EXERCISE
Take each line of the records below that contains the string "none" and copy it.

Collection entries:
───

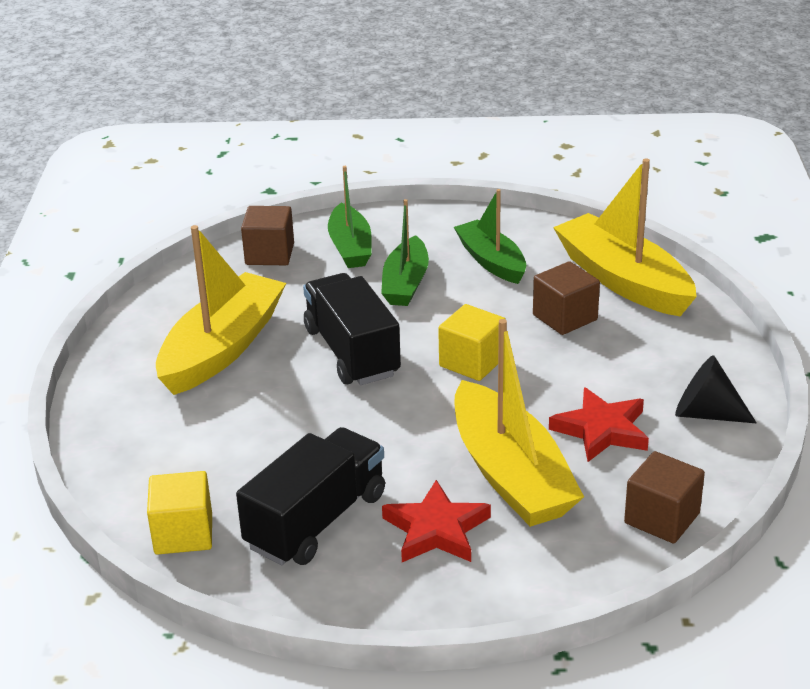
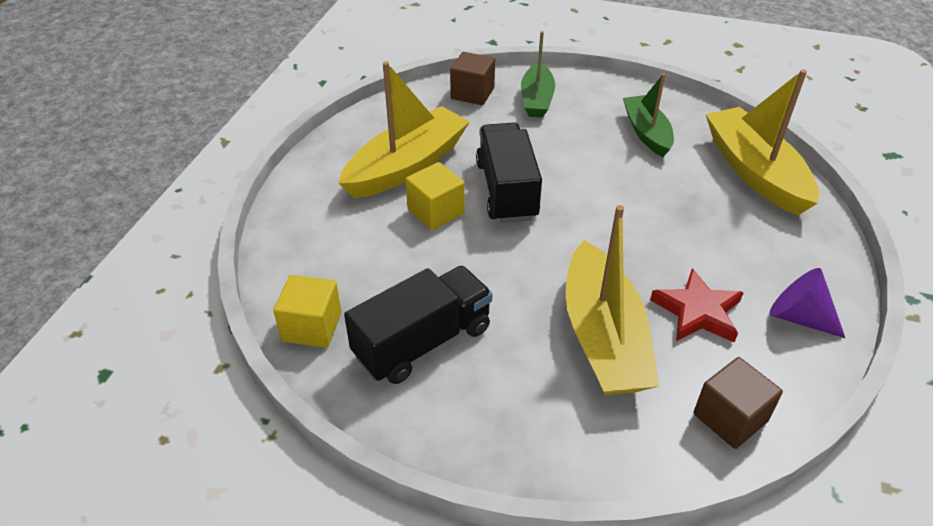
camera: 15 degrees right, 10 degrees up
green boat [381,199,429,306] -> none
red star [382,480,491,562] -> none
yellow cube [438,304,506,381] -> yellow cube moved to [406,162,465,230]
brown cube [533,261,600,335] -> none
black cone [675,355,757,423] -> purple cone [769,268,845,338]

───

EXERCISE RESULT
green boat [381,199,429,306] -> none
red star [382,480,491,562] -> none
brown cube [533,261,600,335] -> none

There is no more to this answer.